MATERIAL FOR THIS TASK: Begin

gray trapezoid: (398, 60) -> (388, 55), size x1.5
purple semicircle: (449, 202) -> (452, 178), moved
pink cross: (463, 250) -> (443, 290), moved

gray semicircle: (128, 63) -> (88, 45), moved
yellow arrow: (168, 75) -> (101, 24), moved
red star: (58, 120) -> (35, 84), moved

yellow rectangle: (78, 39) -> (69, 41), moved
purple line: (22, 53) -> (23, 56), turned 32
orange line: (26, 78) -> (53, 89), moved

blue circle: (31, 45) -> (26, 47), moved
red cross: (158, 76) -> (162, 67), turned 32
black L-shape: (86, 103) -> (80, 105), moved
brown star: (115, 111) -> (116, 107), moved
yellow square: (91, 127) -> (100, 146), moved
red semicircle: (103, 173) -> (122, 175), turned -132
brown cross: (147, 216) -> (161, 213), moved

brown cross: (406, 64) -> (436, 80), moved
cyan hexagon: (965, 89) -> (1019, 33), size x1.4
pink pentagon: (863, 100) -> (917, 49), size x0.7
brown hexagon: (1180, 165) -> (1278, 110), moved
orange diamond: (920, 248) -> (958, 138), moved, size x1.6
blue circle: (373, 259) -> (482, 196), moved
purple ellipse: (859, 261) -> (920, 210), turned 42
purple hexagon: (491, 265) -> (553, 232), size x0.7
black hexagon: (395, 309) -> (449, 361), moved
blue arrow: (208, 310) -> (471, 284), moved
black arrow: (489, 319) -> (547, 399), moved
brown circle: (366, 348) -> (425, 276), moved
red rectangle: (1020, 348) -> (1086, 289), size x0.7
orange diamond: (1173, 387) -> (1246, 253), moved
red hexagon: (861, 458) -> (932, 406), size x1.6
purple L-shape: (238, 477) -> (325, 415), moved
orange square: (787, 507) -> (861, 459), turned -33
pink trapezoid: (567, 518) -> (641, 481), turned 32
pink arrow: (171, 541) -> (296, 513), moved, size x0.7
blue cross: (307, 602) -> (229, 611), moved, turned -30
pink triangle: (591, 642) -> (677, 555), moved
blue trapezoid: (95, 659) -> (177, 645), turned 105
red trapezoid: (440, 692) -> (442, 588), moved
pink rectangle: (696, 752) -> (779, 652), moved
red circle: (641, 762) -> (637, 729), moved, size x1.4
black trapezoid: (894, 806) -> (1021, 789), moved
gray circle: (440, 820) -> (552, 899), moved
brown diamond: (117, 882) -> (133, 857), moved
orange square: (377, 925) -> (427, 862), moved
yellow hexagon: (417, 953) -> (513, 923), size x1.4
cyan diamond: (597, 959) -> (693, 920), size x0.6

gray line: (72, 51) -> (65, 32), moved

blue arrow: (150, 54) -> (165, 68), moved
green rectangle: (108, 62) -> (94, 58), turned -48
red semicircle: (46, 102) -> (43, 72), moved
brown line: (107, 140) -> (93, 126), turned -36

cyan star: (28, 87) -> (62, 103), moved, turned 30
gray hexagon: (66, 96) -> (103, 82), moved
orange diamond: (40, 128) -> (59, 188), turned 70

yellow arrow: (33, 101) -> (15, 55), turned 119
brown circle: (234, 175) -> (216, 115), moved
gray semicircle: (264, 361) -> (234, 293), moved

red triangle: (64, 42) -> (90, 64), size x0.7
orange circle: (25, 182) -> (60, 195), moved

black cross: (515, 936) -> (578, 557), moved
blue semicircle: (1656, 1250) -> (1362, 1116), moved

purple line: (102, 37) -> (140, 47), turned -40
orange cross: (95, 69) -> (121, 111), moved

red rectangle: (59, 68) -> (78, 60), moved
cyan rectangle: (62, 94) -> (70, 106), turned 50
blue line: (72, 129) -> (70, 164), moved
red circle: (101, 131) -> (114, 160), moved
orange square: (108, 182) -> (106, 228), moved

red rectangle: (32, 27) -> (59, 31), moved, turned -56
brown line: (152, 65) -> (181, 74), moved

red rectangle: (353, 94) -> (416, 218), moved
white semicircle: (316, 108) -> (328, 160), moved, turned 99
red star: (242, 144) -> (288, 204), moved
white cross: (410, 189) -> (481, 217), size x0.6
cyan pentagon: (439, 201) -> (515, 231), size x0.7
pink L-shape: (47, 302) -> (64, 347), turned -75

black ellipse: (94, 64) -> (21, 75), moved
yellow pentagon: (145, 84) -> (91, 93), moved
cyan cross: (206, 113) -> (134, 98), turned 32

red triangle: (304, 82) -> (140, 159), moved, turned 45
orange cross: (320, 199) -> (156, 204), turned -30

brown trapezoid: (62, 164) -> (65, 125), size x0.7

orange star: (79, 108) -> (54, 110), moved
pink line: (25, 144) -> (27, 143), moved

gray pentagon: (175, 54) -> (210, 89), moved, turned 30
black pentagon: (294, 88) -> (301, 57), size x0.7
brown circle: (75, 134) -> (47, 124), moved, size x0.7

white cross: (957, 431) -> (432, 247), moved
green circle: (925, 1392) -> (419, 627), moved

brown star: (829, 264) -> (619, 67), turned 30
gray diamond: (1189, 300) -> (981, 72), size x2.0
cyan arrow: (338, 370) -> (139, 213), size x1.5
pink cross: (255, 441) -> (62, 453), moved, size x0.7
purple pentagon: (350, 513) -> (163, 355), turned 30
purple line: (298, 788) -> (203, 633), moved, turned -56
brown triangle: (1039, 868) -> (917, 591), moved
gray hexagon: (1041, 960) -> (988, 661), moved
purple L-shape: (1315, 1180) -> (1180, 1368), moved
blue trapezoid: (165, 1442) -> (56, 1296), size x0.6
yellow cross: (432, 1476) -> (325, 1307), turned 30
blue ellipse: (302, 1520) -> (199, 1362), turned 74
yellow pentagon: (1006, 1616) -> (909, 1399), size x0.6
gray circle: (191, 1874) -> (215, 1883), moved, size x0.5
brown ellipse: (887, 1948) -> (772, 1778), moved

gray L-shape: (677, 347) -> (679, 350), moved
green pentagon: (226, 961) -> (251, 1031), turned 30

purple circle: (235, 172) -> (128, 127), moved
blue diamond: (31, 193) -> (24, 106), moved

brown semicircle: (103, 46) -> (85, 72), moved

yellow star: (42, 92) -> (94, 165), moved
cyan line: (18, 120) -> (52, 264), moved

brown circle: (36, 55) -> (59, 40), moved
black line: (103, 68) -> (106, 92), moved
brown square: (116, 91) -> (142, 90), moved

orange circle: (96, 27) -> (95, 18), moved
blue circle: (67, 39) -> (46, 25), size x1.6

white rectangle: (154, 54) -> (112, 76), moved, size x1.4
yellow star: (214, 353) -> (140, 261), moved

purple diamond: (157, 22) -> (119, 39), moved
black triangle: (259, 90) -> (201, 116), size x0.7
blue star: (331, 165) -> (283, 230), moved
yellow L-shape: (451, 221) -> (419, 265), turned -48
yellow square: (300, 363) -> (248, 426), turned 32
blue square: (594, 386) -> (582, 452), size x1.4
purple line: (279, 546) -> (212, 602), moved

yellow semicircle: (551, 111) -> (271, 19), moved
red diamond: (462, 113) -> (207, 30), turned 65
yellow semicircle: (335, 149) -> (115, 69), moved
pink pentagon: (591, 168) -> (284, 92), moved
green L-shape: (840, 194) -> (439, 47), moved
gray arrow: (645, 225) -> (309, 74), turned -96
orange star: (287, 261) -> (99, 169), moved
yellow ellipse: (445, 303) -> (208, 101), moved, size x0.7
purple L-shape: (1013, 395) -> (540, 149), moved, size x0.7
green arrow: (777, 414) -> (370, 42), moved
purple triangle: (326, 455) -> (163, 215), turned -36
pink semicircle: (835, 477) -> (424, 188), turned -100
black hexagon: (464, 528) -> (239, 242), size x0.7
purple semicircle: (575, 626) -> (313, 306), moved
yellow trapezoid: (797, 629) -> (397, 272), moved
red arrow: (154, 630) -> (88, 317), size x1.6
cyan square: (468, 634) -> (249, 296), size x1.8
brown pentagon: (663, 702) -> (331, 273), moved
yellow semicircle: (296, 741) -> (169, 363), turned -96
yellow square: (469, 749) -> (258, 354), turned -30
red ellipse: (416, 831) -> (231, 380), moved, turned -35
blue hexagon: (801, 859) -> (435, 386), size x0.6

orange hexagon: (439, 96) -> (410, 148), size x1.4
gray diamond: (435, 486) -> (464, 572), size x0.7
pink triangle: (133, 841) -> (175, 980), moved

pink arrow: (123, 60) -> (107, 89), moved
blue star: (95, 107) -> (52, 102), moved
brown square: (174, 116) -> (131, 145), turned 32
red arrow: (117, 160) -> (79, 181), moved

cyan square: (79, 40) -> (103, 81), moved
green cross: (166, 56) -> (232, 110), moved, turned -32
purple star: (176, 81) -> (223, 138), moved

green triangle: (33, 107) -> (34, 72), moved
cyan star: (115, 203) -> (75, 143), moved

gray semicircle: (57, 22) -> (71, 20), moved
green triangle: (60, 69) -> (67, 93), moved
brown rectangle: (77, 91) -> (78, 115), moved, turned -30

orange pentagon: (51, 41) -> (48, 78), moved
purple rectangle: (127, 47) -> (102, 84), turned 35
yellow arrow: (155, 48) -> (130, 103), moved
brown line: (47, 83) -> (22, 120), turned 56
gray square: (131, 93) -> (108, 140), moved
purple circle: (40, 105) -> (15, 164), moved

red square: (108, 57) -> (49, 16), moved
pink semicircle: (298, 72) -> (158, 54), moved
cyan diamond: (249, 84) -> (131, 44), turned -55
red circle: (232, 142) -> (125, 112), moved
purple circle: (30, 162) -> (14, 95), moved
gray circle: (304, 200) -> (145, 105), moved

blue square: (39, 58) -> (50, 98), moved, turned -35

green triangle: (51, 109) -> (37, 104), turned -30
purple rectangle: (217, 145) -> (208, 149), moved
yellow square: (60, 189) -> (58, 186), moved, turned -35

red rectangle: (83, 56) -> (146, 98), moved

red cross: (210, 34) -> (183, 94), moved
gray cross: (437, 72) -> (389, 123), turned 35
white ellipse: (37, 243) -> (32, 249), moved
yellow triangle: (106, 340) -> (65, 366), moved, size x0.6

MATERIAL FOR THIS TASK: End

TASK ITEM
Nothing should appear in the answer except the lines above from the line with "red rectangle: (1020, 348)" through the line with "cyan rectangle: (62, 94)", both included, written out exactly.

THE ANSWER
red rectangle: (1020, 348) -> (1086, 289), size x0.7
orange diamond: (1173, 387) -> (1246, 253), moved
red hexagon: (861, 458) -> (932, 406), size x1.6
purple L-shape: (238, 477) -> (325, 415), moved
orange square: (787, 507) -> (861, 459), turned -33
pink trapezoid: (567, 518) -> (641, 481), turned 32
pink arrow: (171, 541) -> (296, 513), moved, size x0.7
blue cross: (307, 602) -> (229, 611), moved, turned -30
pink triangle: (591, 642) -> (677, 555), moved
blue trapezoid: (95, 659) -> (177, 645), turned 105
red trapezoid: (440, 692) -> (442, 588), moved
pink rectangle: (696, 752) -> (779, 652), moved
red circle: (641, 762) -> (637, 729), moved, size x1.4
black trapezoid: (894, 806) -> (1021, 789), moved
gray circle: (440, 820) -> (552, 899), moved
brown diamond: (117, 882) -> (133, 857), moved
orange square: (377, 925) -> (427, 862), moved
yellow hexagon: (417, 953) -> (513, 923), size x1.4
cyan diamond: (597, 959) -> (693, 920), size x0.6

gray line: (72, 51) -> (65, 32), moved

blue arrow: (150, 54) -> (165, 68), moved
green rectangle: (108, 62) -> (94, 58), turned -48
red semicircle: (46, 102) -> (43, 72), moved
brown line: (107, 140) -> (93, 126), turned -36

cyan star: (28, 87) -> (62, 103), moved, turned 30
gray hexagon: (66, 96) -> (103, 82), moved
orange diamond: (40, 128) -> (59, 188), turned 70

yellow arrow: (33, 101) -> (15, 55), turned 119
brown circle: (234, 175) -> (216, 115), moved
gray semicircle: (264, 361) -> (234, 293), moved

red triangle: (64, 42) -> (90, 64), size x0.7
orange circle: (25, 182) -> (60, 195), moved

black cross: (515, 936) -> (578, 557), moved
blue semicircle: (1656, 1250) -> (1362, 1116), moved

purple line: (102, 37) -> (140, 47), turned -40
orange cross: (95, 69) -> (121, 111), moved

red rectangle: (59, 68) -> (78, 60), moved
cyan rectangle: (62, 94) -> (70, 106), turned 50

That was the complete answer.